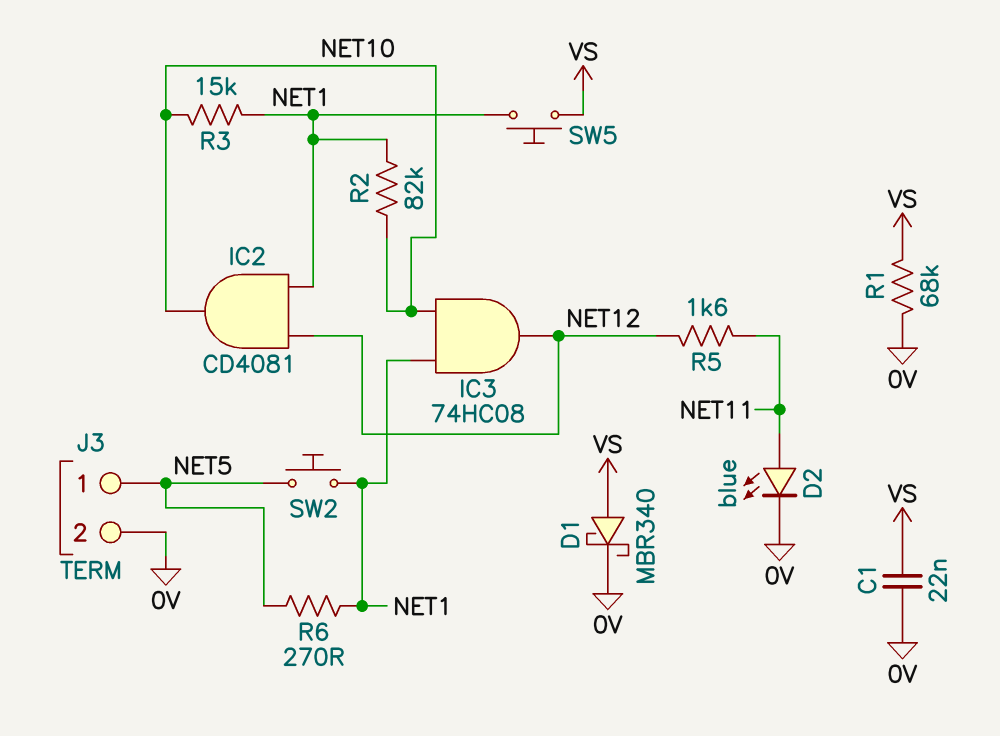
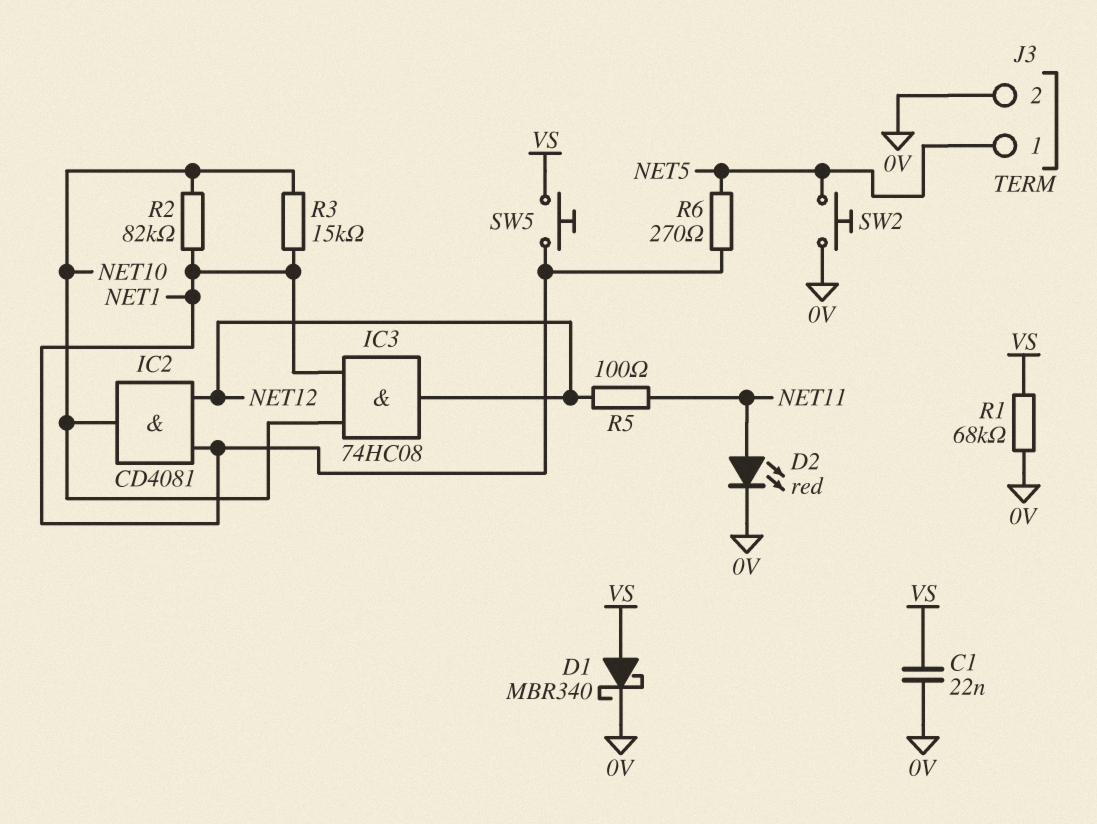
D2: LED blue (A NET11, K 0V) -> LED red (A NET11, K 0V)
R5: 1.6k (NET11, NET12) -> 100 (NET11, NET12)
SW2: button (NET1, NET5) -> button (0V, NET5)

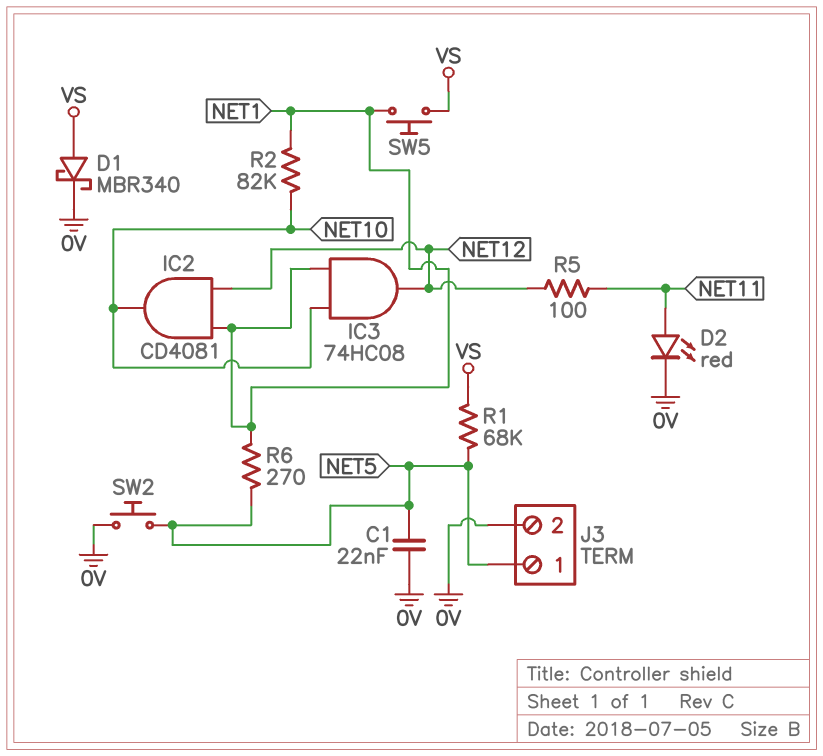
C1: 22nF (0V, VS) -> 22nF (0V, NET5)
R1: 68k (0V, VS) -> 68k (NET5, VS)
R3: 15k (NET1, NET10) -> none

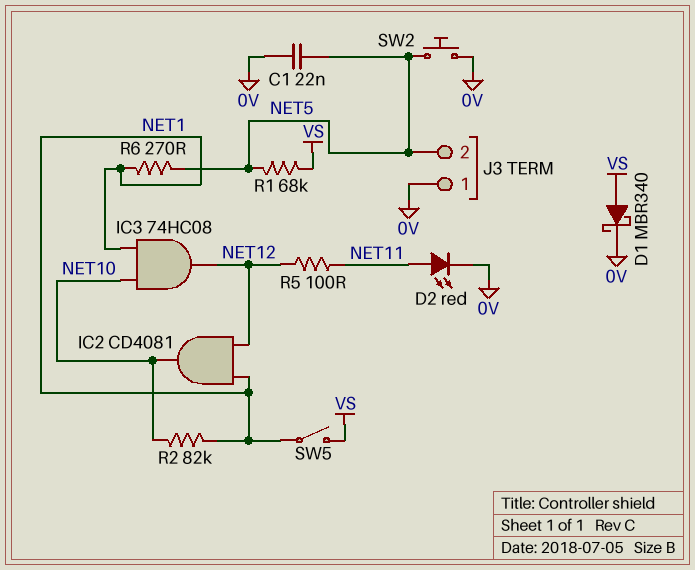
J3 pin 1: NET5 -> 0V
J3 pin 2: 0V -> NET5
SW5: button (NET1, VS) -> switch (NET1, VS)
- - -
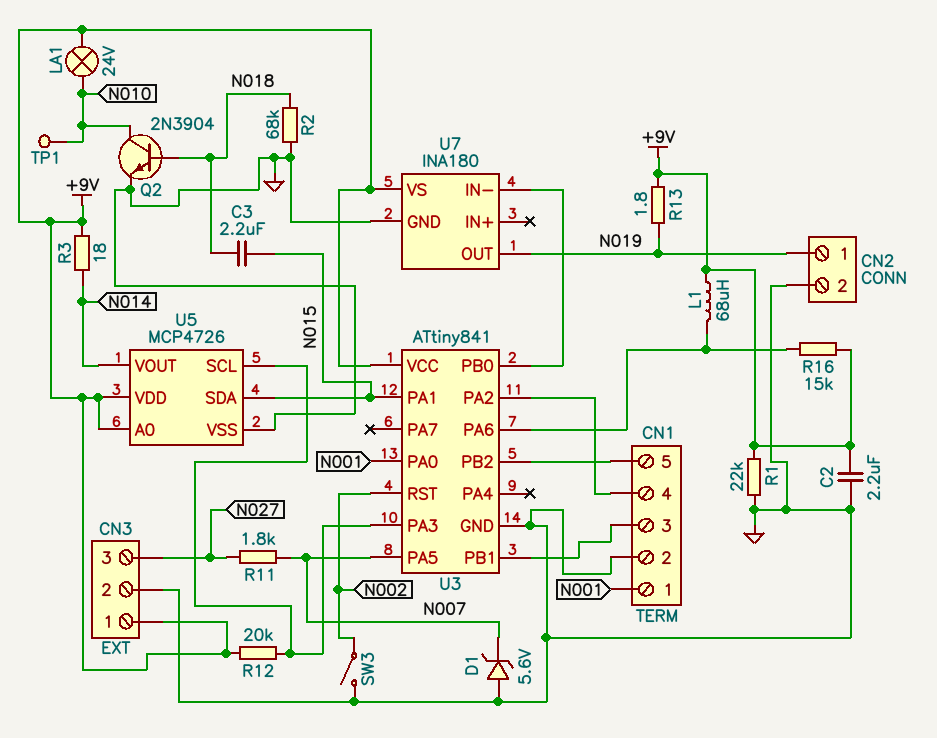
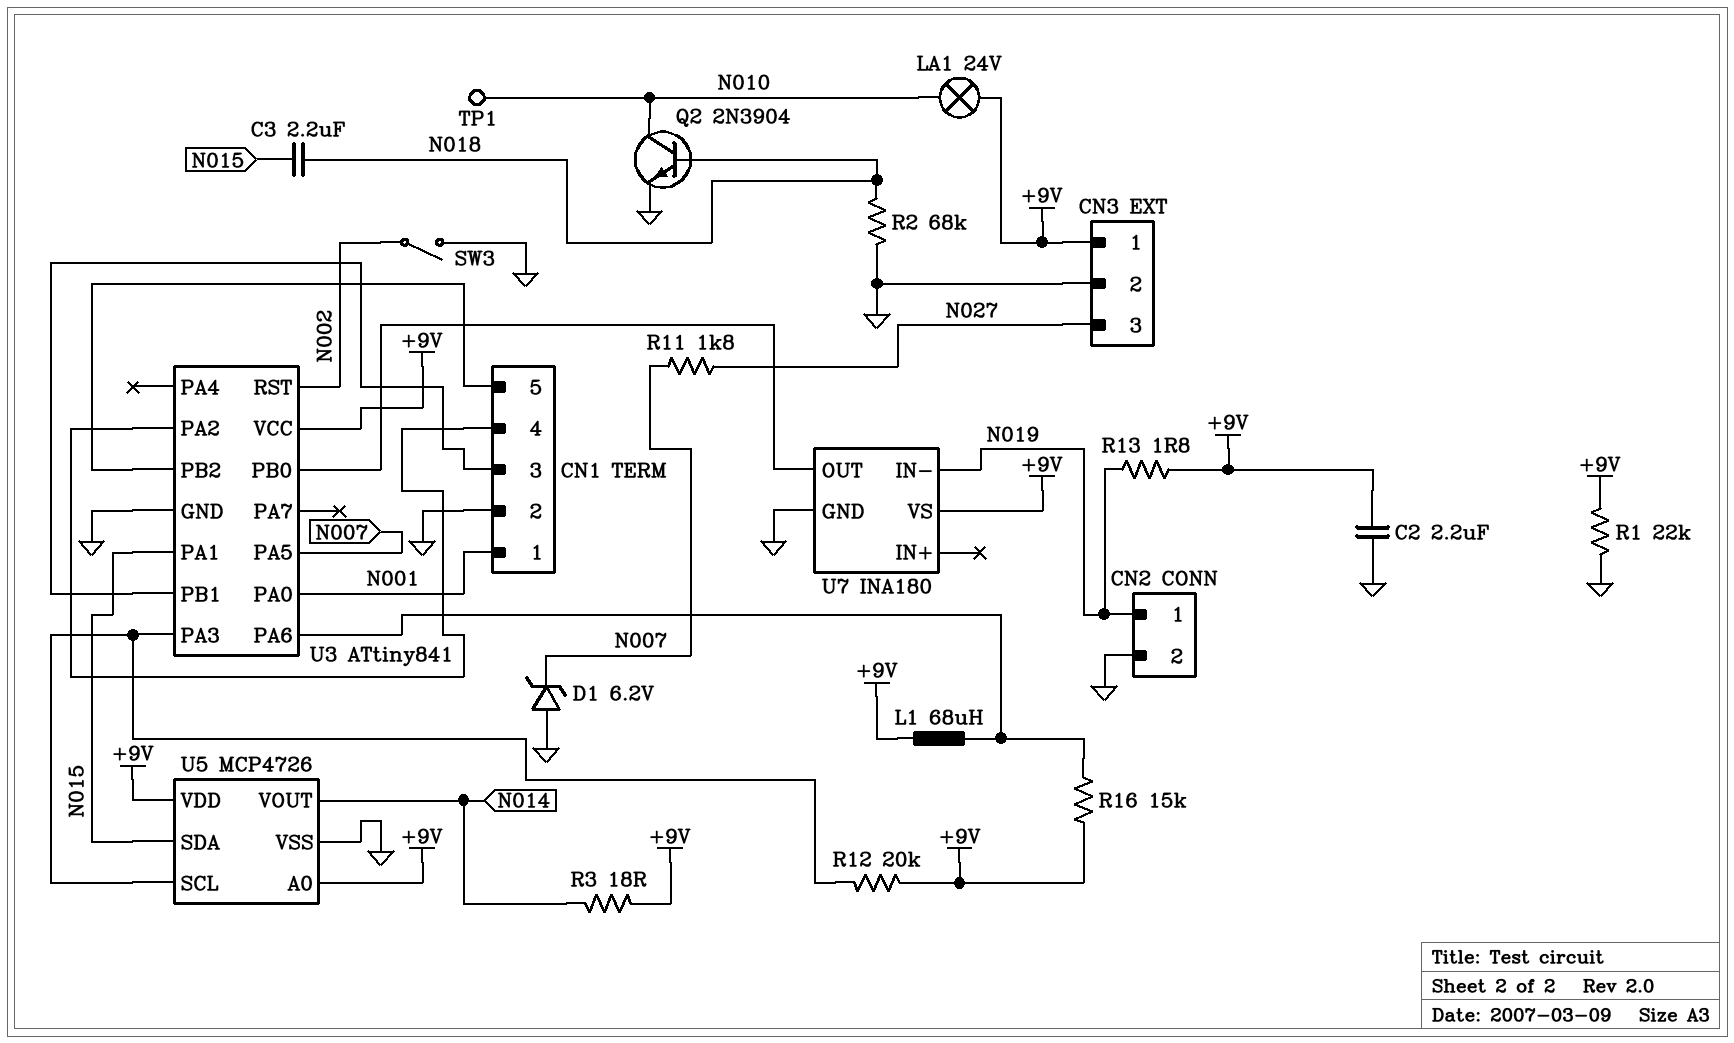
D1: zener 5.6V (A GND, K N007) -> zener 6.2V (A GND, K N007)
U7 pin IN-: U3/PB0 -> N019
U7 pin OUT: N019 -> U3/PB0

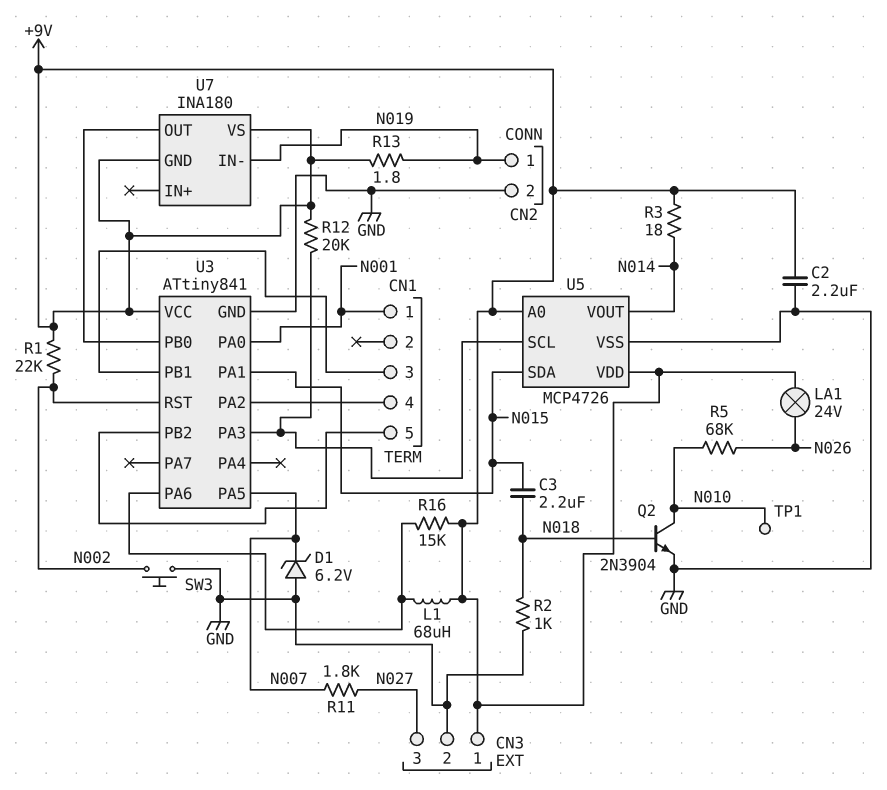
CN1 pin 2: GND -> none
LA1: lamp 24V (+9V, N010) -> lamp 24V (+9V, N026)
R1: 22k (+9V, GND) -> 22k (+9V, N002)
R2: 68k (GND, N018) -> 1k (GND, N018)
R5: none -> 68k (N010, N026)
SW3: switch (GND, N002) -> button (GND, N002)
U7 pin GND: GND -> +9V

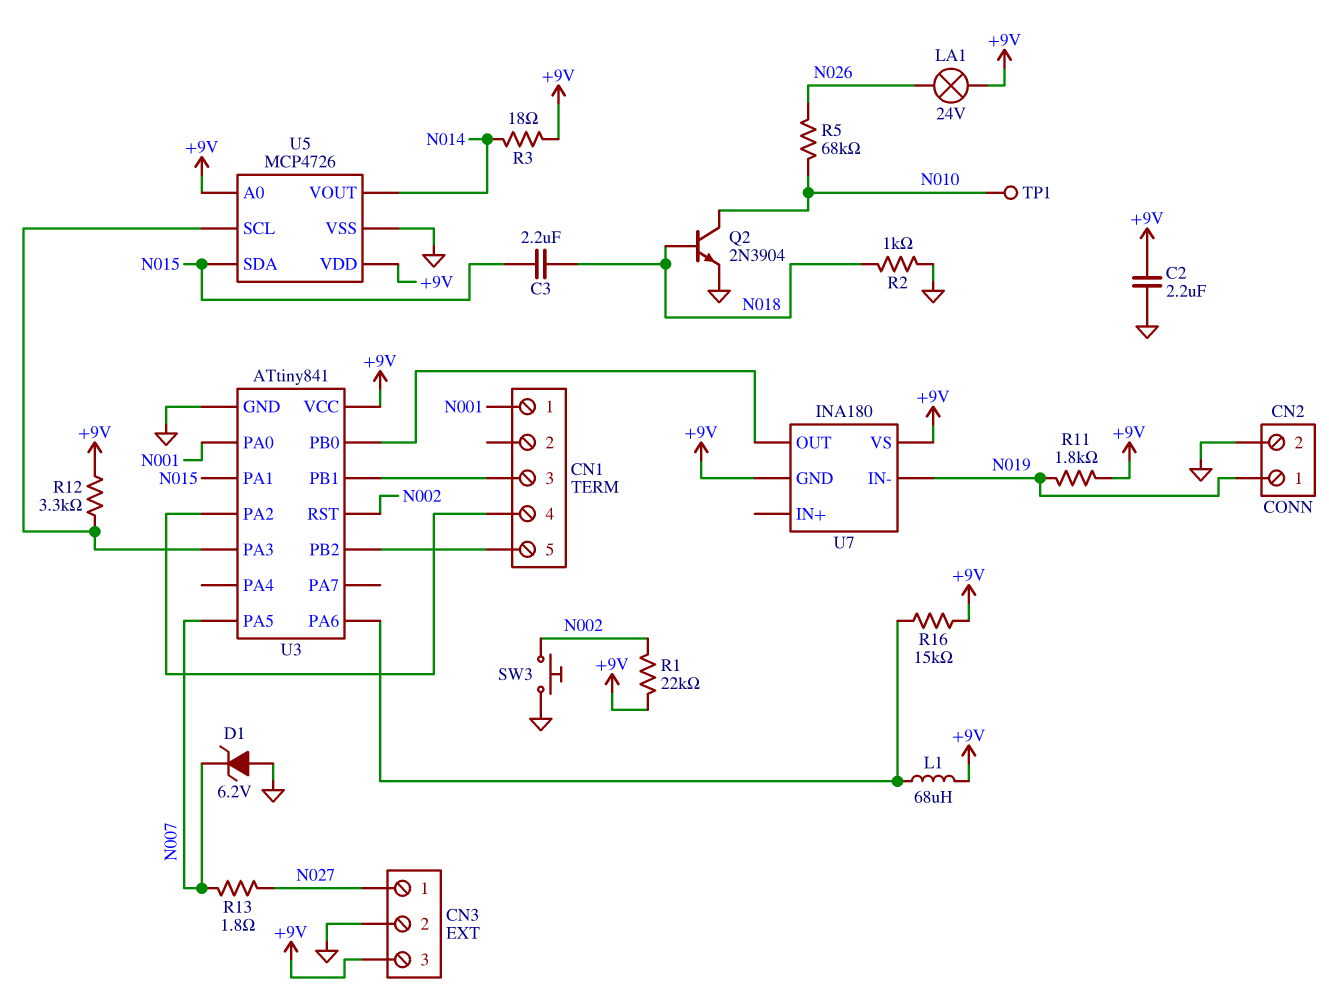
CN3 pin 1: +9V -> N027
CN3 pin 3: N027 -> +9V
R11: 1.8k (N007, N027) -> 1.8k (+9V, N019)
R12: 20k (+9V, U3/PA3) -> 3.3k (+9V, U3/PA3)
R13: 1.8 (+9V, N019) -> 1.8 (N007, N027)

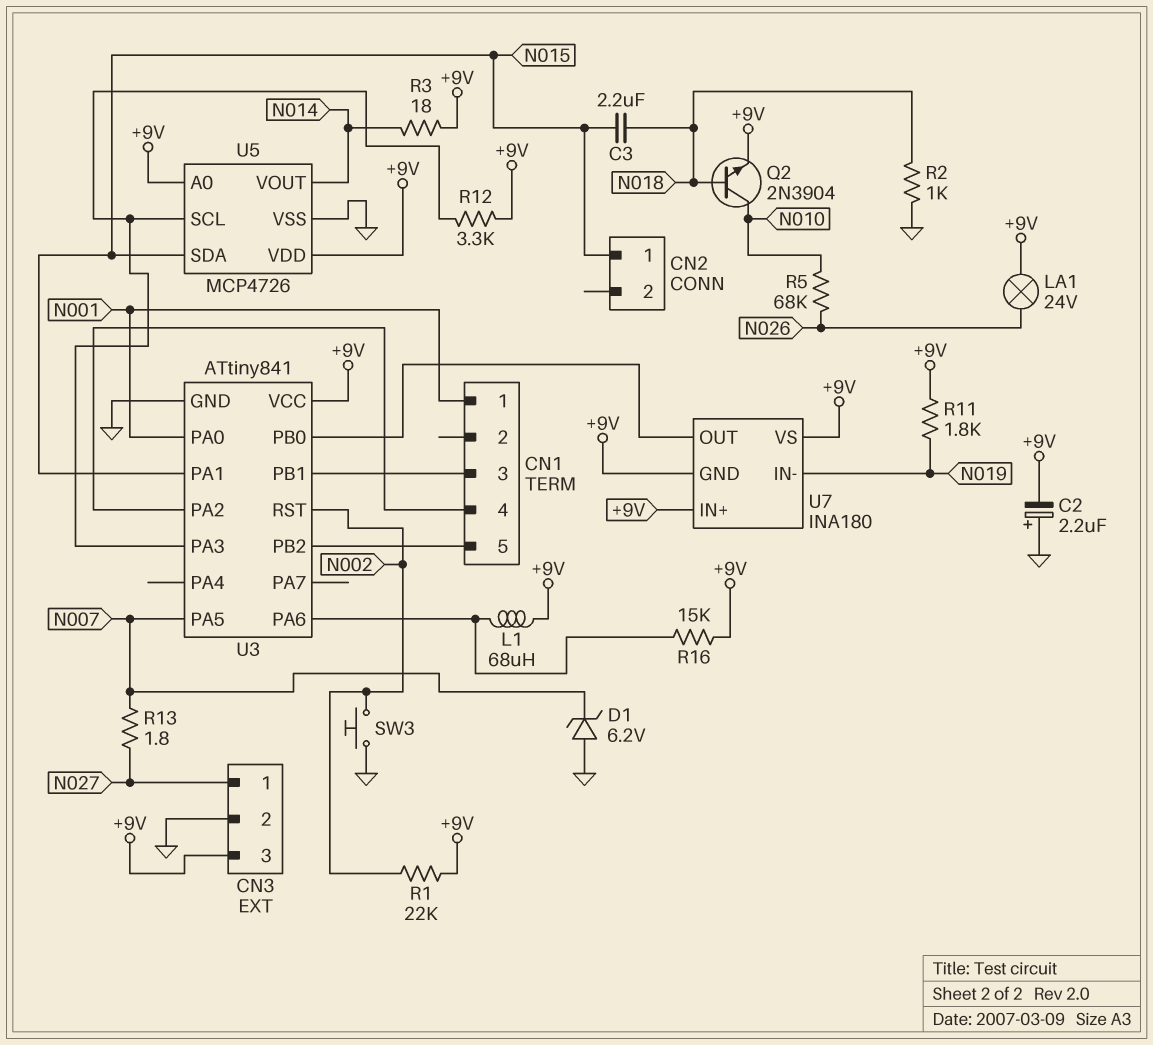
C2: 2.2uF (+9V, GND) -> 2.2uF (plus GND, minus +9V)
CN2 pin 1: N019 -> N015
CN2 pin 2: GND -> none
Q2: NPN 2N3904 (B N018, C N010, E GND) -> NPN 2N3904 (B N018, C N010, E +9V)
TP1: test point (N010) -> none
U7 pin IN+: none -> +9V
- - -
**Task brief**
In the records above, each line with the string "none" should be copied.

**Response to this task**
R3: 15k (NET1, NET10) -> none
CN1 pin 2: GND -> none
R5: none -> 68k (N010, N026)
CN2 pin 2: GND -> none
TP1: test point (N010) -> none
U7 pin IN+: none -> +9V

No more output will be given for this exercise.